**** Recorded information ****

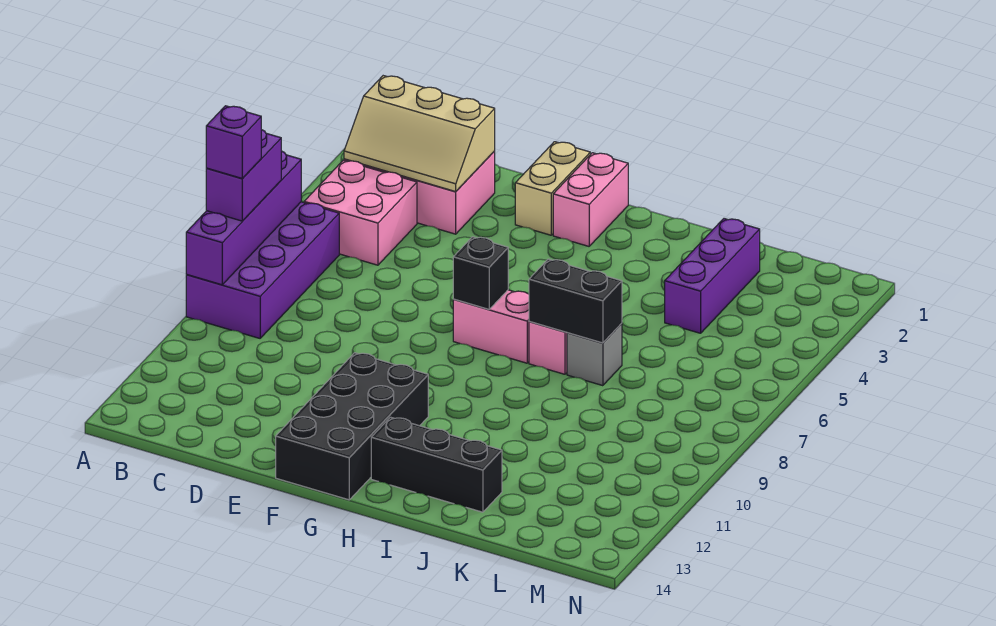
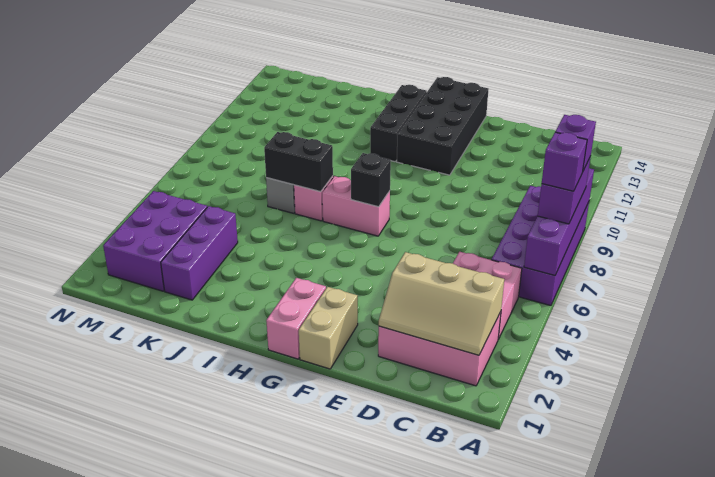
none -> purple brick A7 level 4
tan slope B2:D3 level 2 top 2 -> tan slope B2:D3 level 2 top 3
black brick H13:J13 level 1 -> black brick H11:H13 level 1
none -> purple brick L2:M4 level 1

****

**Task to complete**
Once more, please print all the lines above exactly, without their pictures.

**Exercise solution**
none -> purple brick A7 level 4
tan slope B2:D3 level 2 top 2 -> tan slope B2:D3 level 2 top 3
black brick H13:J13 level 1 -> black brick H11:H13 level 1
none -> purple brick L2:M4 level 1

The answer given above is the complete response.